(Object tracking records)
=-=-=-=-=
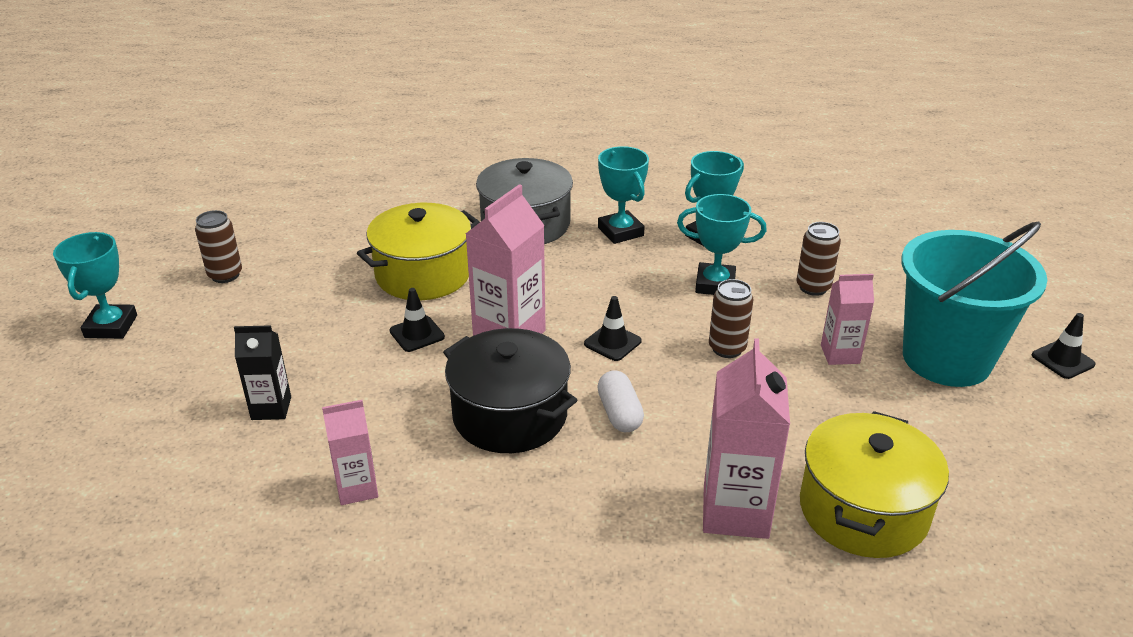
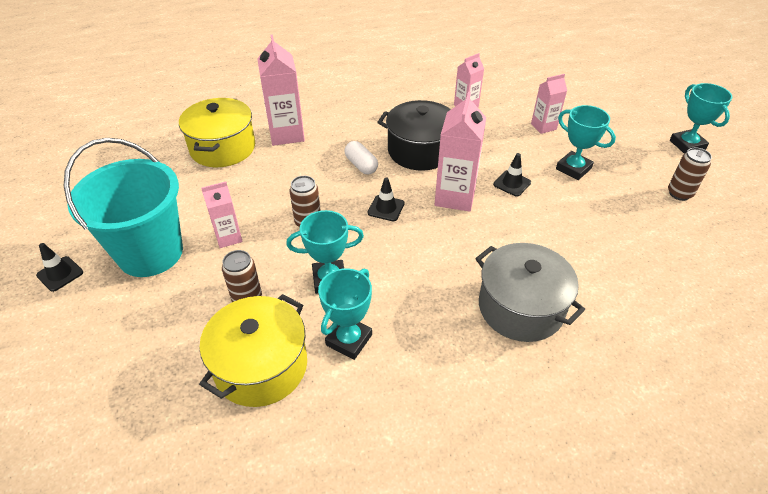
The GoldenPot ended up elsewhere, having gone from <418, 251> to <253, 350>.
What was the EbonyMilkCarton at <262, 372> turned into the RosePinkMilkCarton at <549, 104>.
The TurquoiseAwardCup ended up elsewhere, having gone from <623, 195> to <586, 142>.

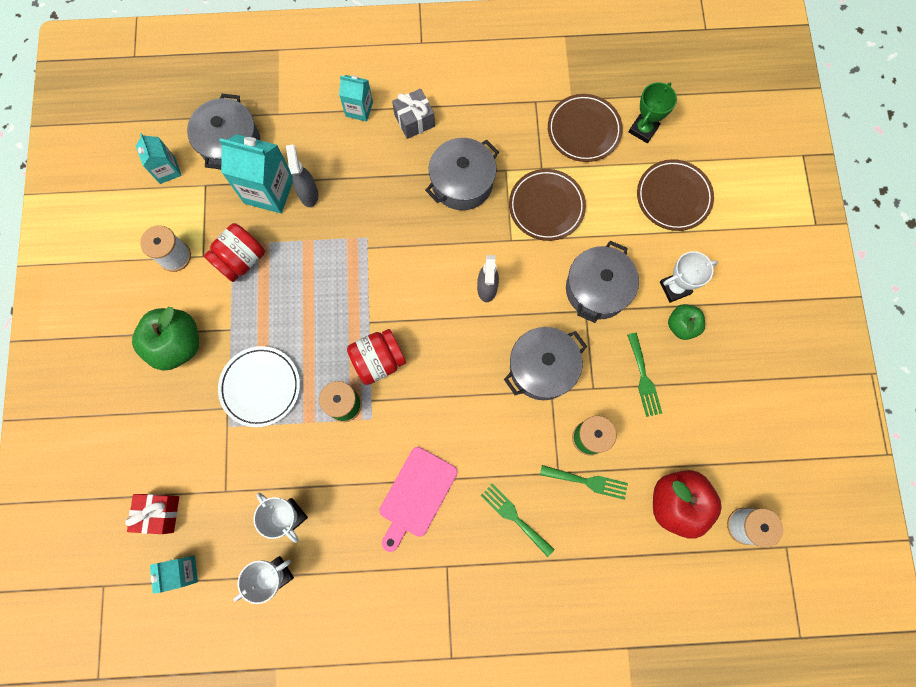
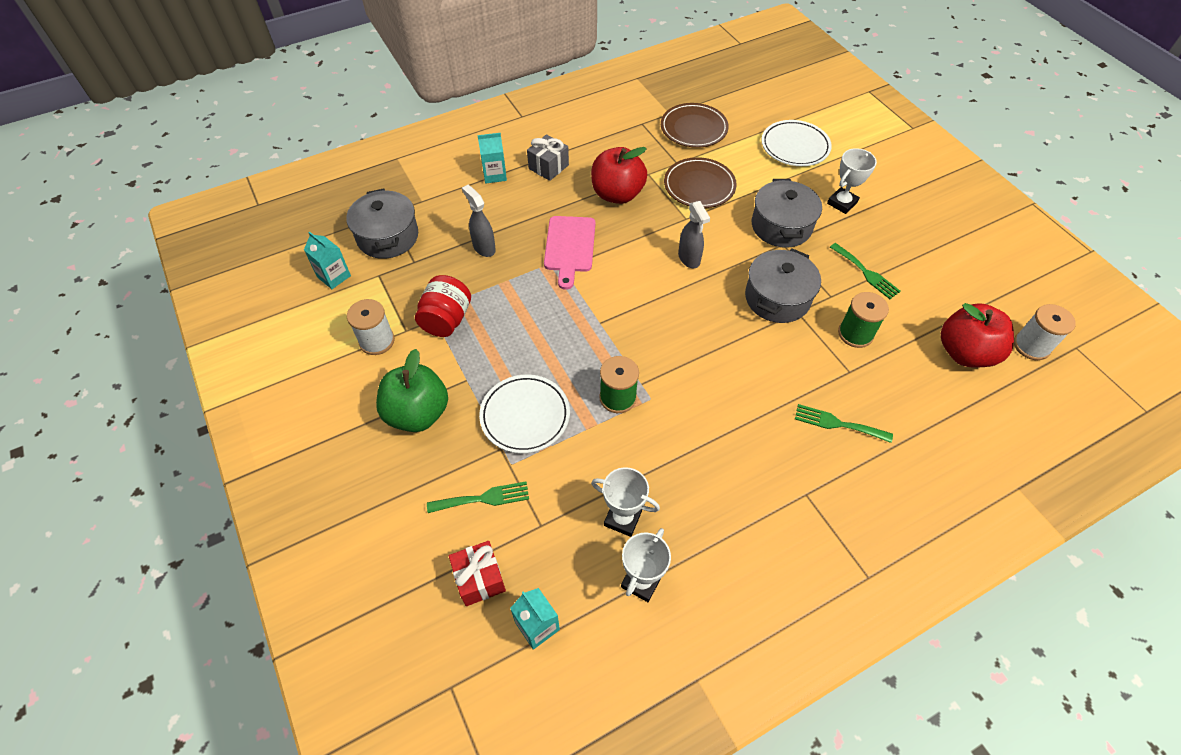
The EmeraldDinnerFork ended up elsewhere, having gone from <584, 482> to <478, 497>.
The RosePinkCuttingBoard ended up elsewhere, having gone from <418, 499> to <569, 253>.
Where the GrayPot stood at <462, 174>, the CrimsonAppleFruit came to stand at <619, 175>.
What was the DarkBrownPlate at <675, 195> turned into the PureWhitePlate at <796, 143>.
The second view lost the TurquoiseMilkCarton at <256, 173>.
The second view lost the CrimsonJamJar at <376, 357>.
The second view lost the EmeraldAwardCup at <653, 112>.
The second view lost the EmeraldAppleFruit at <686, 322>.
=-=-=-=-=
- Task prompt
Output each record verbatim and leave out its pictures.

- Solution to the exercise
The GoldenPot ended up elsewhere, having gone from <418, 251> to <253, 350>.
What was the EbonyMilkCarton at <262, 372> turned into the RosePinkMilkCarton at <549, 104>.
The TurquoiseAwardCup ended up elsewhere, having gone from <623, 195> to <586, 142>.

The EmeraldDinnerFork ended up elsewhere, having gone from <584, 482> to <478, 497>.
The RosePinkCuttingBoard ended up elsewhere, having gone from <418, 499> to <569, 253>.
Where the GrayPot stood at <462, 174>, the CrimsonAppleFruit came to stand at <619, 175>.
What was the DarkBrownPlate at <675, 195> turned into the PureWhitePlate at <796, 143>.
The second view lost the TurquoiseMilkCarton at <256, 173>.
The second view lost the CrimsonJamJar at <376, 357>.
The second view lost the EmeraldAwardCup at <653, 112>.
The second view lost the EmeraldAppleFruit at <686, 322>.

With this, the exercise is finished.